=== Begin Enclosure ===

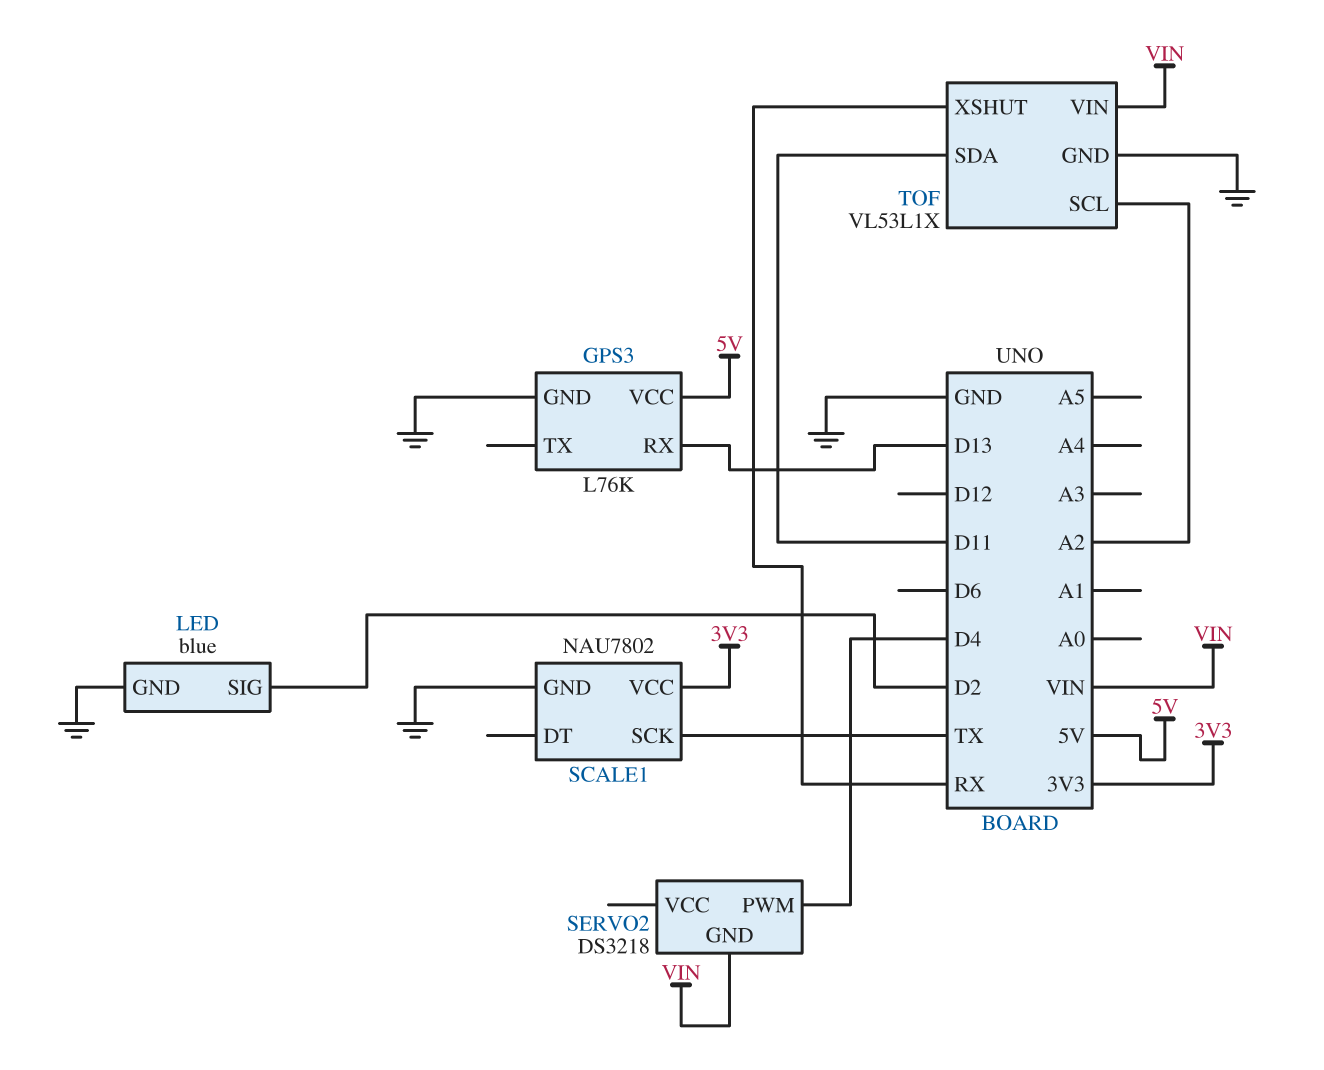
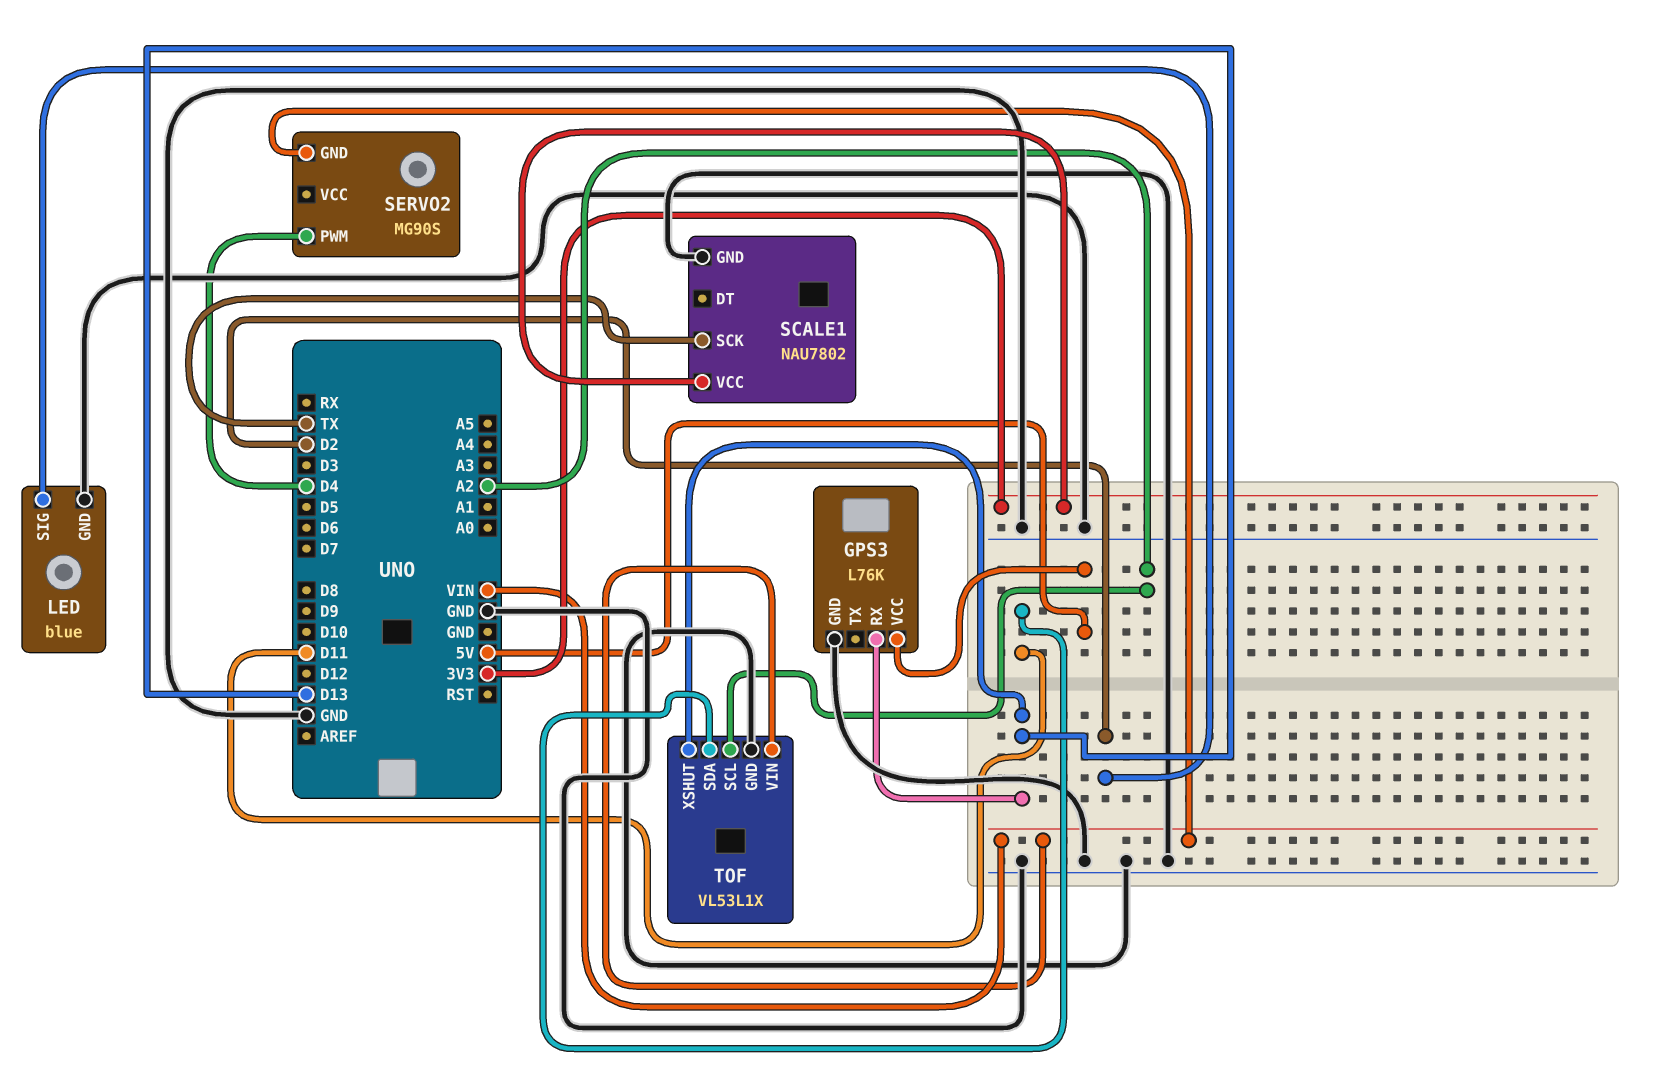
SERVO2: DS3218 -> MG90S
TOF pin XSHUT: RX -> D13

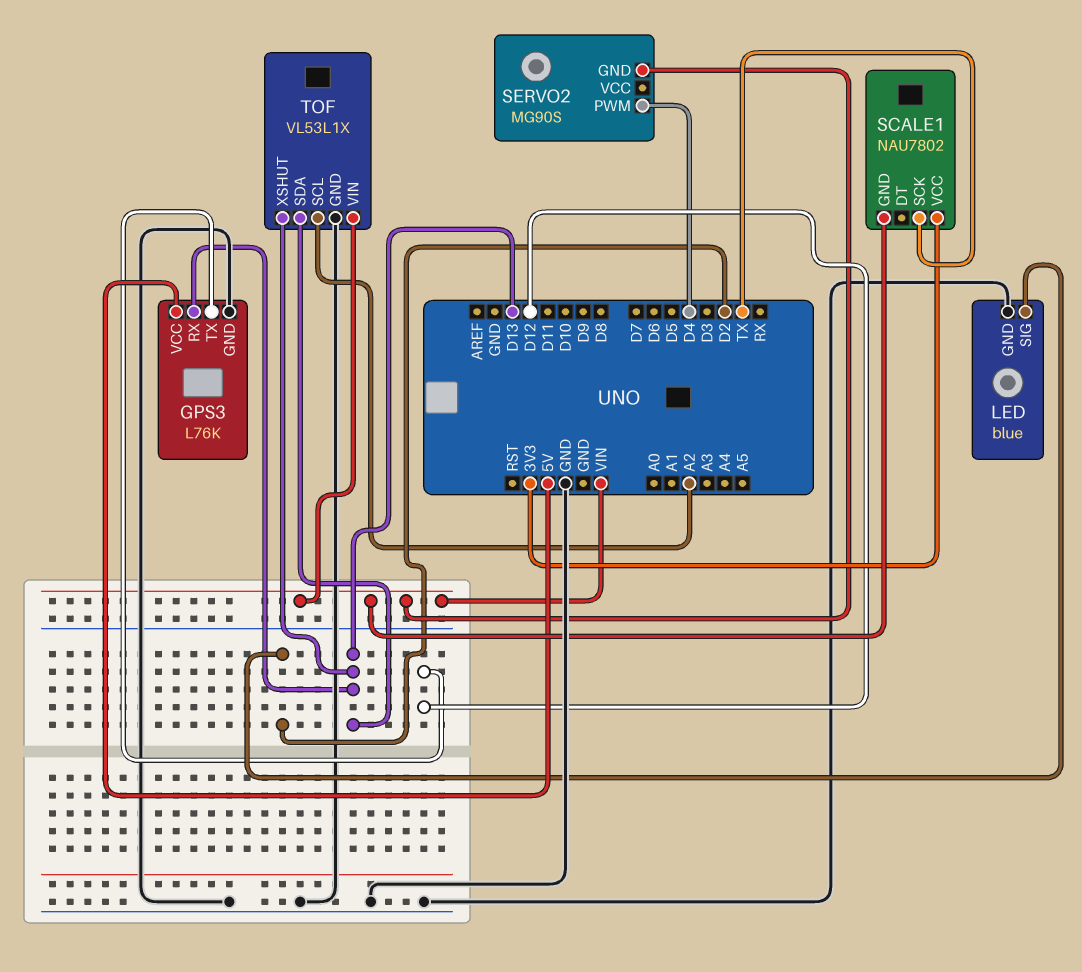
GPS3 pin TX: none -> D12
SCALE1 pin GND: GND -> VIN
TOF pin SDA: D11 -> D13

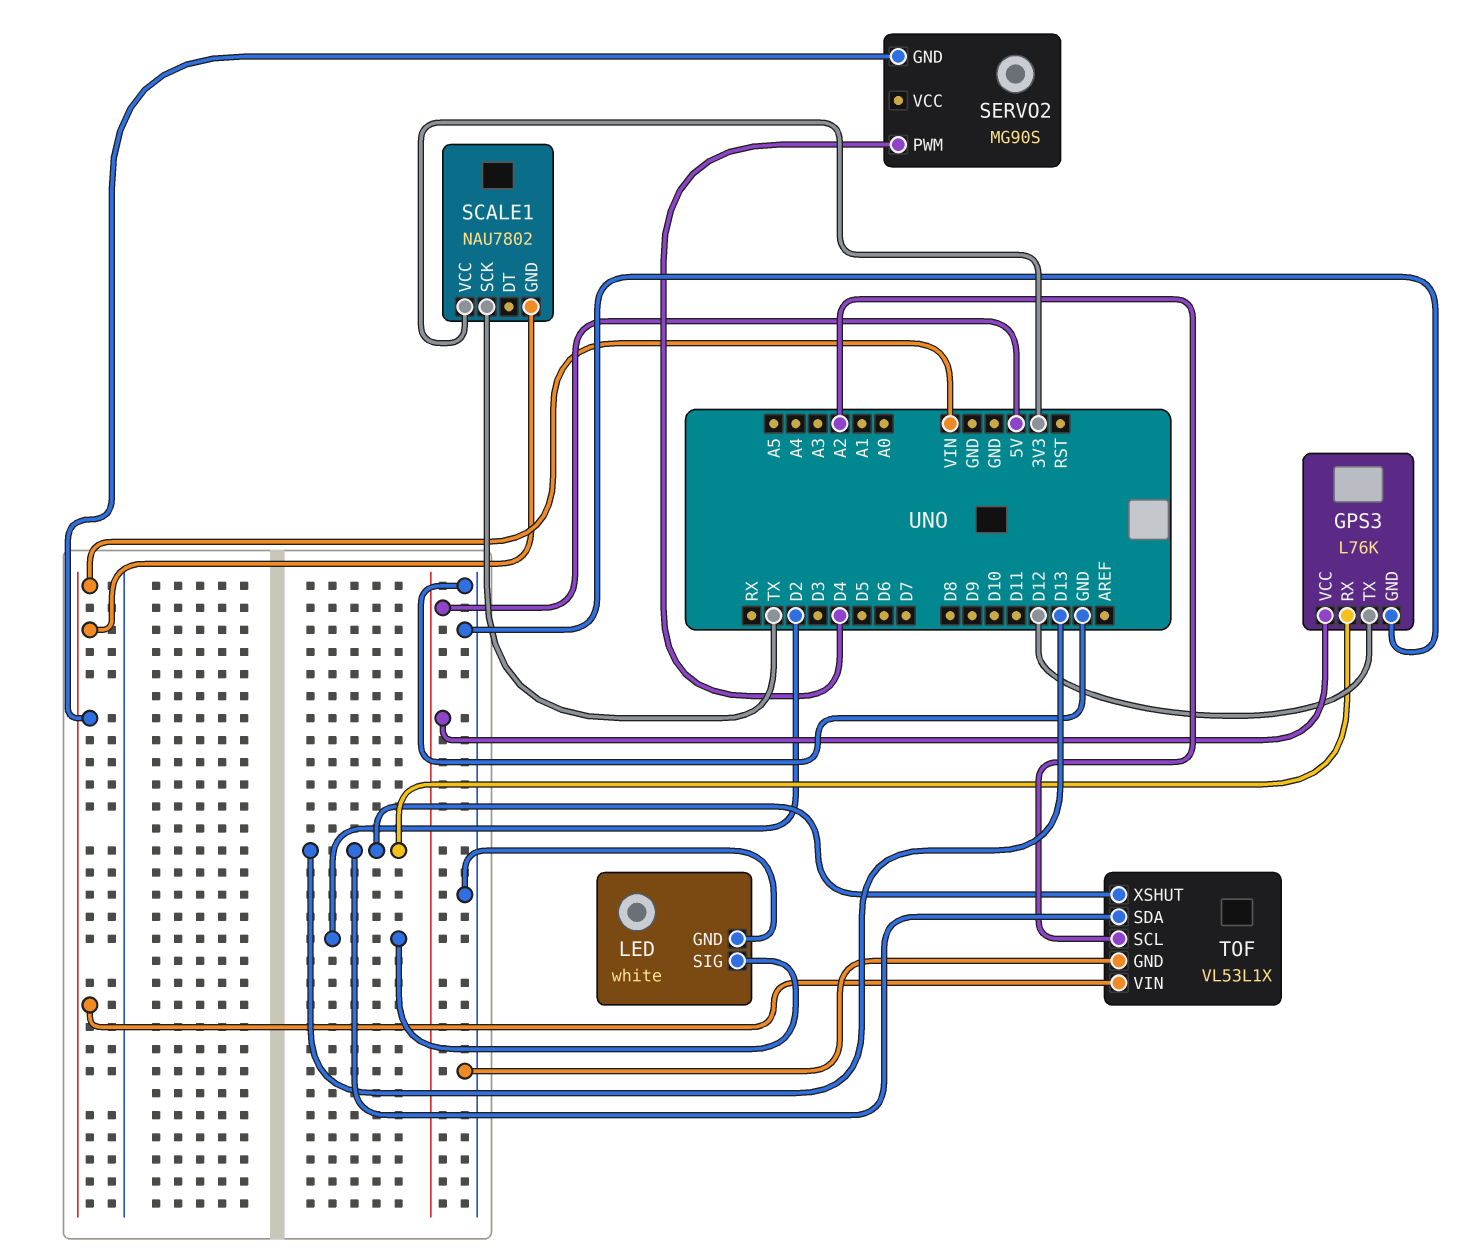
LED: blue -> white

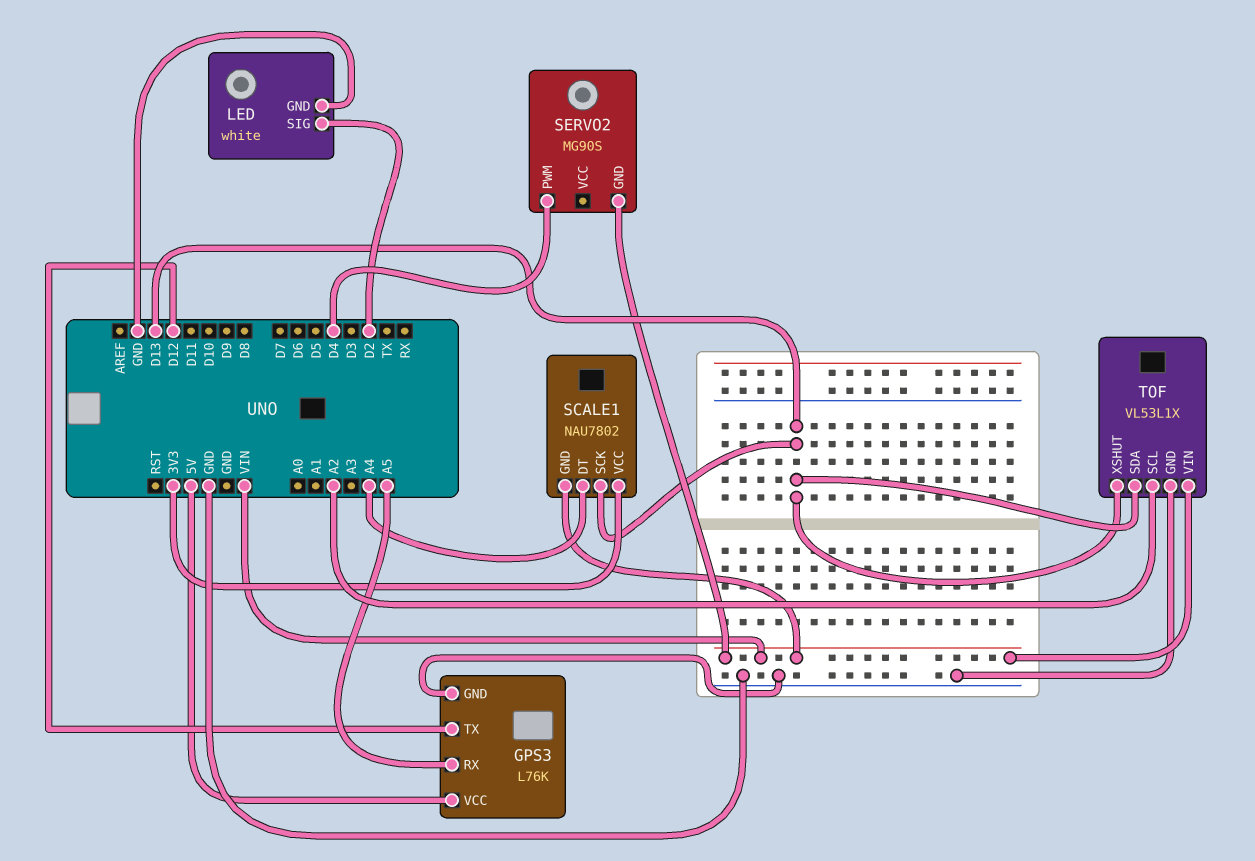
GPS3 pin RX: D13 -> A5
SCALE1 pin DT: none -> A4
SCALE1 pin SCK: TX -> D13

=== End Enclosure ===

▶ _Prompt_
What lines in the material above contain the word "none"? Copy them out.

▶ _Exercise solution_
GPS3 pin TX: none -> D12
SCALE1 pin DT: none -> A4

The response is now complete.